--- RECORDS SUPPLIED ---

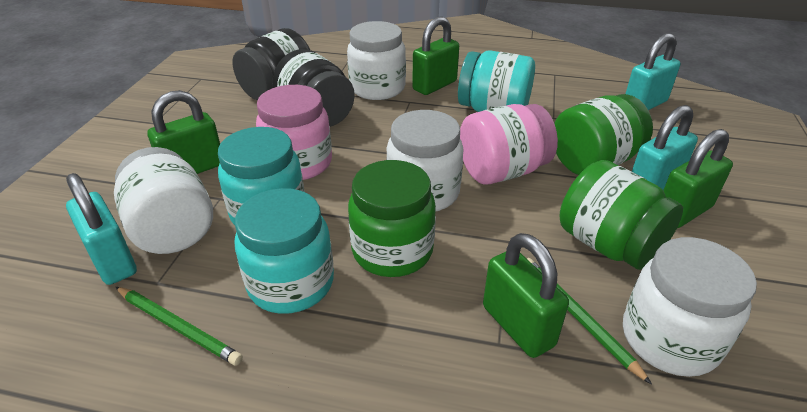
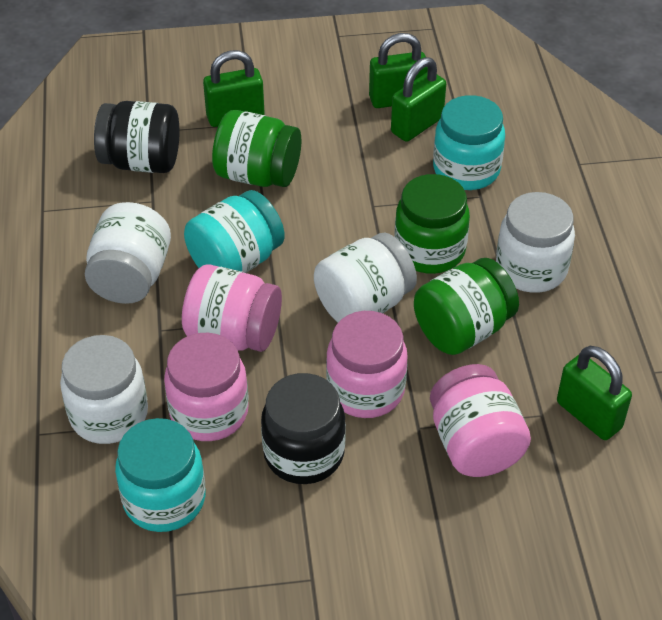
green pencil: 2 -> 0
pink jar: 2 -> 4
turquoise padlock: 3 -> 0

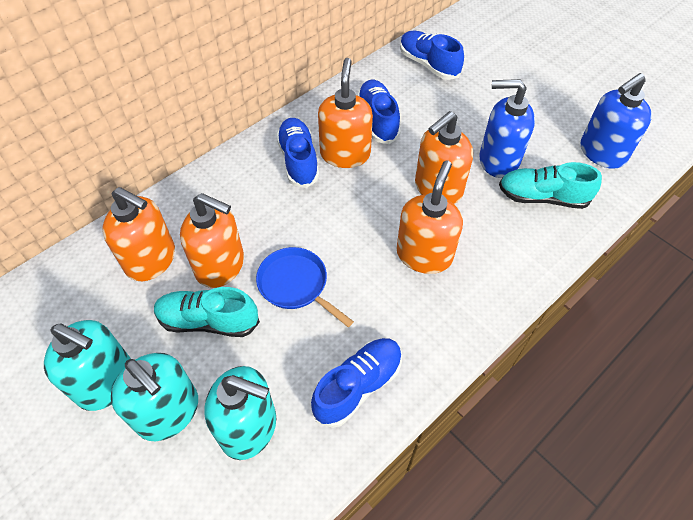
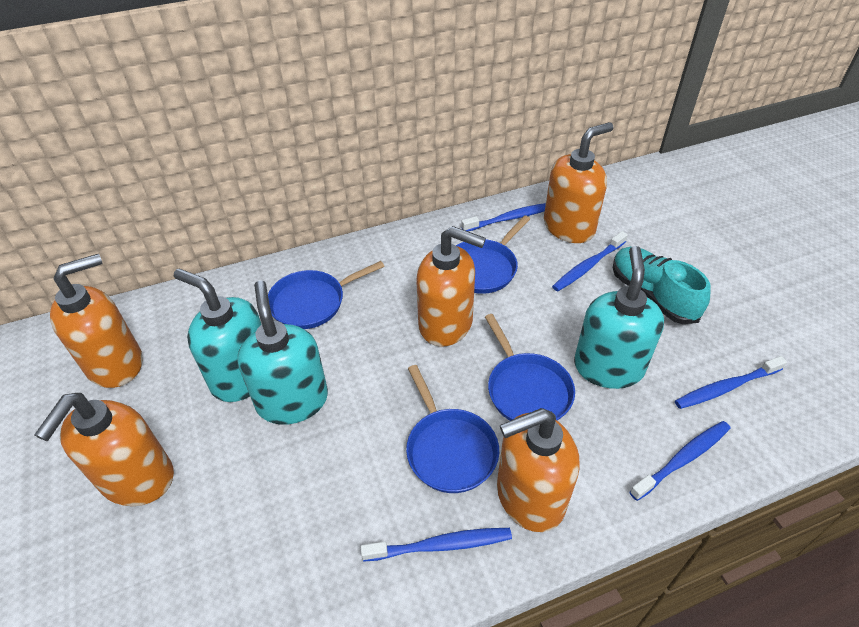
blue pan: 1 -> 4
blue shoe: 4 -> 0
blue soap dispenser: 2 -> 0
blue toothbrush: 0 -> 5
turquoise shoe: 2 -> 1

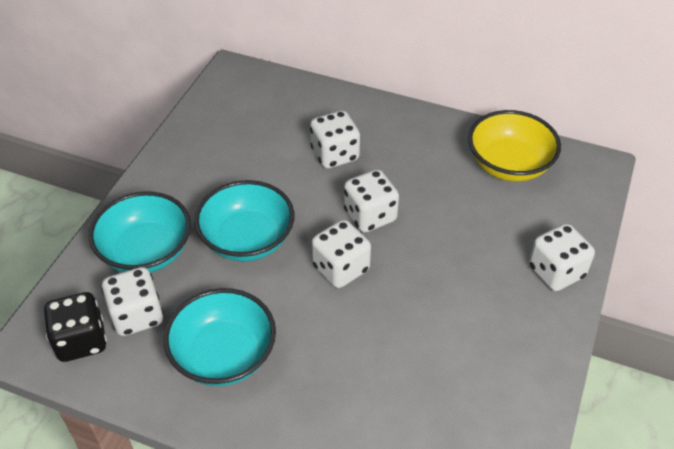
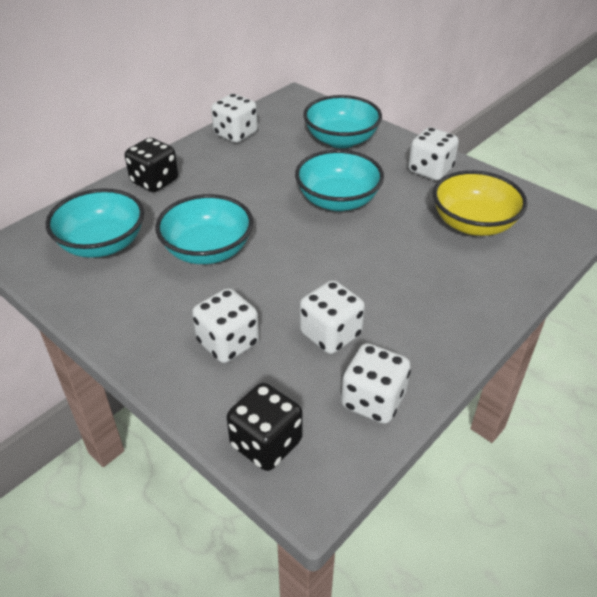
black dice: 1 -> 2
turquoise bowl: 3 -> 4

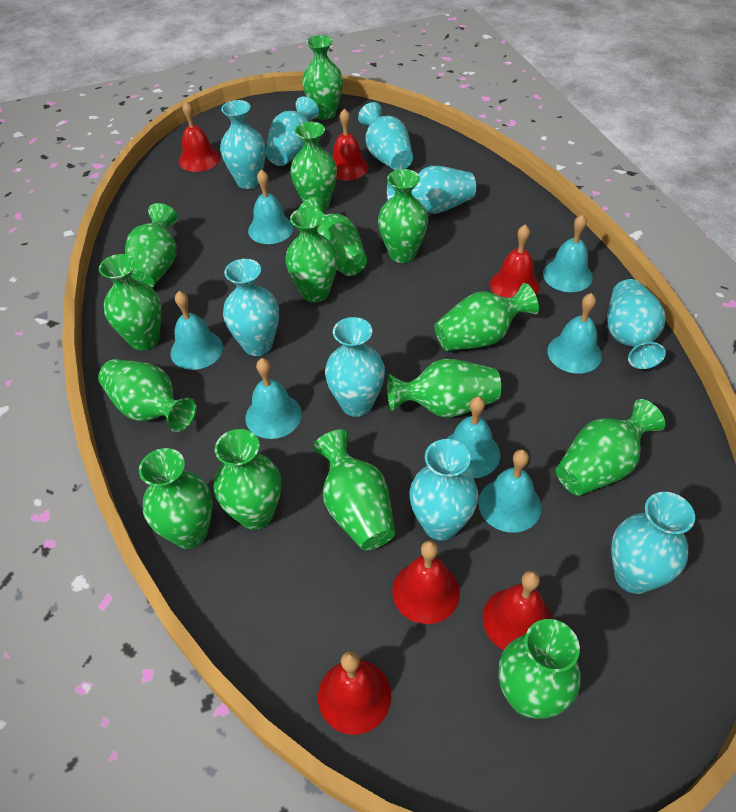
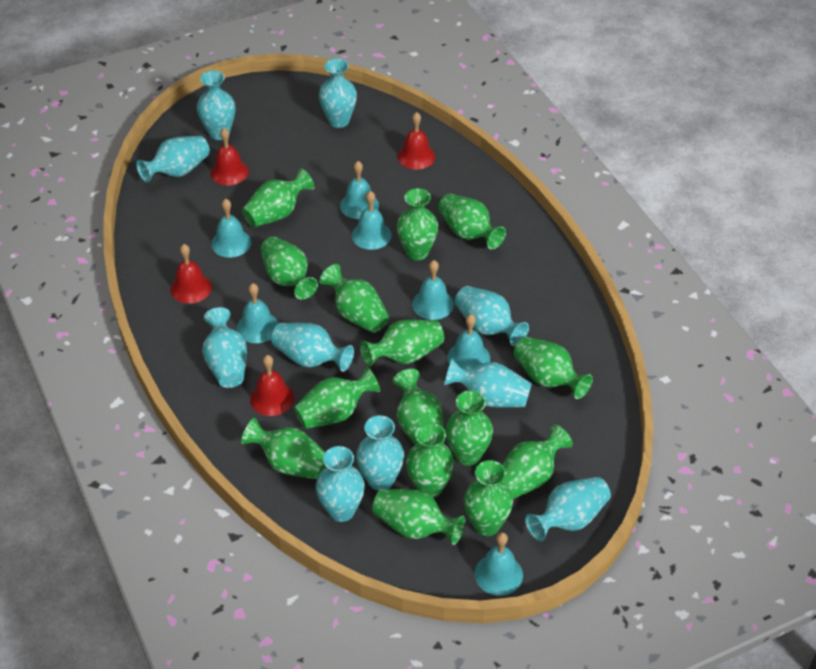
red bell: 6 -> 4
turquoise vase: 9 -> 10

---

WHAT YOU ARE ASKED TO DO: Check each line of the material for the word "blue". State how many have it, and write nothing else.

REPLY TO THE EXERCISE: 4